» **Aim**
Transcribe all the records exactly and omit any images they hold.

» **Information supplied**
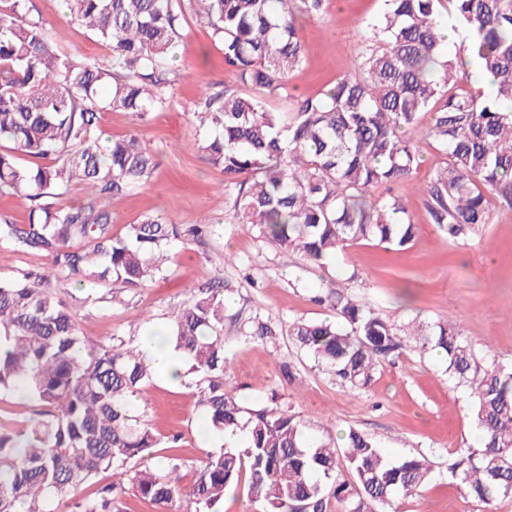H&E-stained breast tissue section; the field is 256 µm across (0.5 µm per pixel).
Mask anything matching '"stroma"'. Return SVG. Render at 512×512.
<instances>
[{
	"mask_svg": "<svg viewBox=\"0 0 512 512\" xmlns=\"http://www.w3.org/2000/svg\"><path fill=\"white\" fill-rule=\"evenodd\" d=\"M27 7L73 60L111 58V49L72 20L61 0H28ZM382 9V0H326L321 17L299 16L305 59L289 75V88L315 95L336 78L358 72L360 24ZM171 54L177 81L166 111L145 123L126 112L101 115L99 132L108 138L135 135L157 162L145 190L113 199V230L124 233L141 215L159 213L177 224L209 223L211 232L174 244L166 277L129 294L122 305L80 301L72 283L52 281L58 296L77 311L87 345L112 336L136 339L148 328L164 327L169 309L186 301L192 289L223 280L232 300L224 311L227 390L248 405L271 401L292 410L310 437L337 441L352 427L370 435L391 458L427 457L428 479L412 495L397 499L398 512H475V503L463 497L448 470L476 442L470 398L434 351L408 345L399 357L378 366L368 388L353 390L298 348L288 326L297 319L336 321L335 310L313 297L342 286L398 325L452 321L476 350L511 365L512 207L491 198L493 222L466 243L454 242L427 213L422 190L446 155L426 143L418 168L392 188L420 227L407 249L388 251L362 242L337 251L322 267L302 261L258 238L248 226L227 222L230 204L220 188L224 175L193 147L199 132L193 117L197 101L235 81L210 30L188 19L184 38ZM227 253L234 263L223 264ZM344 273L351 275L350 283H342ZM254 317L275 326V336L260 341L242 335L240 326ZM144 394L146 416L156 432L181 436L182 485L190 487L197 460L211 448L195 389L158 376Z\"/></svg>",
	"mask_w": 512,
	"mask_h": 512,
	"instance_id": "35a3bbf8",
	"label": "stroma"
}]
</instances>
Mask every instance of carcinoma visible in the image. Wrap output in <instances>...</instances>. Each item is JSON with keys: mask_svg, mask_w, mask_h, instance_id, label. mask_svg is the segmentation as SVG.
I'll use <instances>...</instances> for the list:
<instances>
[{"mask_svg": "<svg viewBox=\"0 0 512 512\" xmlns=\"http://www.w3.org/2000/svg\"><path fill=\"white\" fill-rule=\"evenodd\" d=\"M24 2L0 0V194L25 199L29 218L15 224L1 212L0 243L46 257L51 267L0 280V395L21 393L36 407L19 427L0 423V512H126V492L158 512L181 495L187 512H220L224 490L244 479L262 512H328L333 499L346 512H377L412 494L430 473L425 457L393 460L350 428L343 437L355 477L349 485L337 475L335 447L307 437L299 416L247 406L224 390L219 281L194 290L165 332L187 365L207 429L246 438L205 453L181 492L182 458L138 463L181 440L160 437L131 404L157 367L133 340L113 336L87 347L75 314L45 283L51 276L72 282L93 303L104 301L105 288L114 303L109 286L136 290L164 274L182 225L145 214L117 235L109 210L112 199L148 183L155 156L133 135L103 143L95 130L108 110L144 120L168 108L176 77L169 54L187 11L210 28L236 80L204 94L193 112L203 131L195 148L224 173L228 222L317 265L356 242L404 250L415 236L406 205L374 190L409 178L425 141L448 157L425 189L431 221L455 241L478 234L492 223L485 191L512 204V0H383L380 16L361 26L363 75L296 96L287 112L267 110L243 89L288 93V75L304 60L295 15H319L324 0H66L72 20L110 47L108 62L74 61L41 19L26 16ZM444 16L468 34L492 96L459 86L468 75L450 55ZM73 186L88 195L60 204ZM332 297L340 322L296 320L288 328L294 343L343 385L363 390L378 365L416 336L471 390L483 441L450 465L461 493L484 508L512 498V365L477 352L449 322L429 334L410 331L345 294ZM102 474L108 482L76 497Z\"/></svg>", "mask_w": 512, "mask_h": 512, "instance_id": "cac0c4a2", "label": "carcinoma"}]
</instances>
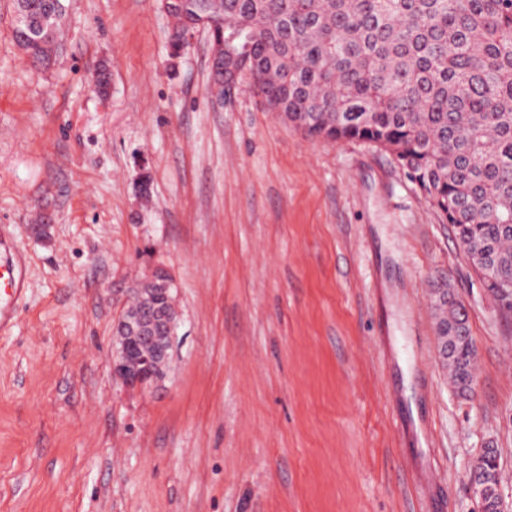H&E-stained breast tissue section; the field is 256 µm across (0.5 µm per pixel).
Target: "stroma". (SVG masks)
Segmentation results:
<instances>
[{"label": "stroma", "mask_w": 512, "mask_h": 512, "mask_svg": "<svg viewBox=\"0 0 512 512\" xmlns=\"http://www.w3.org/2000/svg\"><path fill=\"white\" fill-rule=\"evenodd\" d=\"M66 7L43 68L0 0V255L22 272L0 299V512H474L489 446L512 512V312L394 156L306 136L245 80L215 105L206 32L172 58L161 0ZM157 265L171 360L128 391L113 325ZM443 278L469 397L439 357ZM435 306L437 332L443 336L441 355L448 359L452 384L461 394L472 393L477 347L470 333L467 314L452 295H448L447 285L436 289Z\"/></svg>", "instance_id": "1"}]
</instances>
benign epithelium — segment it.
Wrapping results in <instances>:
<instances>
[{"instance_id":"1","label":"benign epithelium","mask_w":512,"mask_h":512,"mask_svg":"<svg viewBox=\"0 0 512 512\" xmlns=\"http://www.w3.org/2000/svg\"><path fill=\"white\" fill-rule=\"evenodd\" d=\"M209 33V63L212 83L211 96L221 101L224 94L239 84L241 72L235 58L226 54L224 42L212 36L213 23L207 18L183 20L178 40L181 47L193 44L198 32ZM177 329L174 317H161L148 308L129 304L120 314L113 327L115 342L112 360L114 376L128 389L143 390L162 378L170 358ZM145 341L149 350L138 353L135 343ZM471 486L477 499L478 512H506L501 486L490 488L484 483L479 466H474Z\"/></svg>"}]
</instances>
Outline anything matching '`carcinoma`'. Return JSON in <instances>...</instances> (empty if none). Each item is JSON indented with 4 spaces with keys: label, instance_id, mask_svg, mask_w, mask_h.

» **Exercise solution**
H&E-stained breast tissue section; the field is 256 µm across (0.5 µm per pixel).
Mask anything matching '"stroma"'. Return SVG. Render at 512×512.
<instances>
[{
	"mask_svg": "<svg viewBox=\"0 0 512 512\" xmlns=\"http://www.w3.org/2000/svg\"><path fill=\"white\" fill-rule=\"evenodd\" d=\"M27 7L73 60L111 58V49L72 20L61 0H28ZM382 9V0H326L321 17L299 16L305 59L289 75V88L315 95L336 78L358 72L360 24ZM171 54L177 81L166 111L145 123L126 112L101 115L99 132L108 138L135 135L157 162L145 190L113 199V230L124 233L141 215L159 213L177 224L209 223L211 232L174 244L166 277L129 294L122 305L80 301L72 283L52 281L58 296L77 311L87 345L112 336L136 339L148 328L164 327L169 309L186 301L192 289L223 280L232 300L224 311L227 390L248 405L271 401L292 410L310 437L337 441L352 427L370 435L391 458L427 457L428 479L412 495L397 499L398 512H475V503L463 497L448 470L476 442L470 398L434 351L408 345L399 357L378 366L368 388L353 390L298 348L288 326L297 319L336 321L335 310L313 297L342 286L398 325L452 321L476 350L511 365L512 207L491 198L493 222L466 243L454 242L427 213L422 190L446 155L426 143L418 168L392 188L420 227L407 249L388 251L362 242L337 251L322 267L302 261L258 238L248 226L227 222L230 204L220 188L224 175L193 147L199 132L193 117L197 101L235 81L210 30L188 19L184 38ZM227 253L234 263L223 264ZM344 273L351 275L350 283H342ZM254 317L275 326V336L260 341L242 335L240 326ZM144 394L146 416L156 432L181 436L182 485L190 487L197 460L211 448L195 389L158 376Z\"/></svg>",
	"mask_w": 512,
	"mask_h": 512,
	"instance_id": "35a3bbf8",
	"label": "stroma"
}]
</instances>
Mask every instance of carcinoma visible in the image. Wrap output in <instances>...</instances>. Each item is JSON with keys: mask_svg, mask_w, mask_h, instance_id, label. mask_svg is the segmentation as SVG.
I'll use <instances>...</instances> for the list:
<instances>
[{"mask_svg": "<svg viewBox=\"0 0 512 512\" xmlns=\"http://www.w3.org/2000/svg\"><path fill=\"white\" fill-rule=\"evenodd\" d=\"M24 2L0 0V194L25 199L29 218L15 224L1 212L0 243L46 257L51 267L0 280V395L21 393L36 407L19 427L0 423V512H126V492L158 512L181 495L187 512H220L224 490L244 479L262 512H328L333 499L346 512H377L412 494L430 473L425 457L393 460L350 428L343 437L355 477L349 485L337 475L335 447L307 437L299 416L247 406L224 390L219 281L194 290L165 332L187 365L207 429L246 438L205 453L181 492L182 458L138 463L181 440L160 437L131 404L157 367L133 340L113 336L87 347L75 314L45 283L51 276L72 282L93 303L104 301L105 288L114 303L109 286L136 290L164 274L182 225L145 214L117 235L109 210L112 199L148 183L155 156L133 135L103 143L95 130L108 110L144 120L168 108L176 77L169 54L187 11L210 28L236 80L204 94L193 112L203 131L195 148L224 173L228 222L317 265L356 242L404 250L415 236L406 205L374 190L409 178L425 141L448 157L425 189L431 221L455 241L478 234L492 223L485 191L512 204V0H383L380 16L361 26L363 75L296 96L287 112L267 110L243 89L288 93V75L304 60L295 15H319L324 0H66L72 20L110 47L108 62L74 61L41 19L26 16ZM444 16L468 34L492 96L459 86L468 75L450 55ZM73 186L88 195L60 204ZM332 297L340 322L296 320L288 328L294 343L343 385L363 390L378 365L416 336L471 390L483 441L450 465L461 493L484 508L512 498V365L477 352L449 322L429 334L410 331L345 294ZM102 474L108 482L76 497Z\"/></svg>", "mask_w": 512, "mask_h": 512, "instance_id": "cac0c4a2", "label": "carcinoma"}]
</instances>
H&E-stained breast tissue section; the field is 256 µm across (0.5 µm per pixel).
Target: "stroma". (SVG masks)
Segmentation results:
<instances>
[{"label": "stroma", "mask_w": 512, "mask_h": 512, "mask_svg": "<svg viewBox=\"0 0 512 512\" xmlns=\"http://www.w3.org/2000/svg\"><path fill=\"white\" fill-rule=\"evenodd\" d=\"M66 7L43 68L0 0V255L22 272L0 299V512H474L489 446L512 512V312L394 156L306 136L245 80L215 105L206 32L172 58L161 0ZM157 265L171 360L128 391L113 325ZM443 278L469 397L439 357ZM435 306L437 332L443 336L441 355L448 359L452 384L461 394L472 393L477 347L470 333L467 314L452 295H448L447 285L436 289Z\"/></svg>", "instance_id": "1"}]
</instances>
benign epithelium — segment it.
Wrapping results in <instances>:
<instances>
[{"instance_id":"1","label":"benign epithelium","mask_w":512,"mask_h":512,"mask_svg":"<svg viewBox=\"0 0 512 512\" xmlns=\"http://www.w3.org/2000/svg\"><path fill=\"white\" fill-rule=\"evenodd\" d=\"M209 33V63L212 83L211 96L221 101L224 94L239 84L241 72L235 58L226 54L224 42L212 36L213 23L207 18L183 20L178 40L181 47L193 44L198 32ZM177 329L174 317H161L148 308L129 304L120 314L113 327L115 342L112 360L114 376L128 389L143 390L162 378L170 358ZM145 341L149 350L138 353L135 343ZM471 486L477 499L478 512H506L501 486L490 488L484 483L479 466H474Z\"/></svg>"}]
</instances>
Outline anything matching '`carcinoma`'. Return JSON in <instances>...</instances> (empty if none). Each item is JSON indented with 4 spaces with keys: label, instance_id, mask_svg, mask_w, mask_h.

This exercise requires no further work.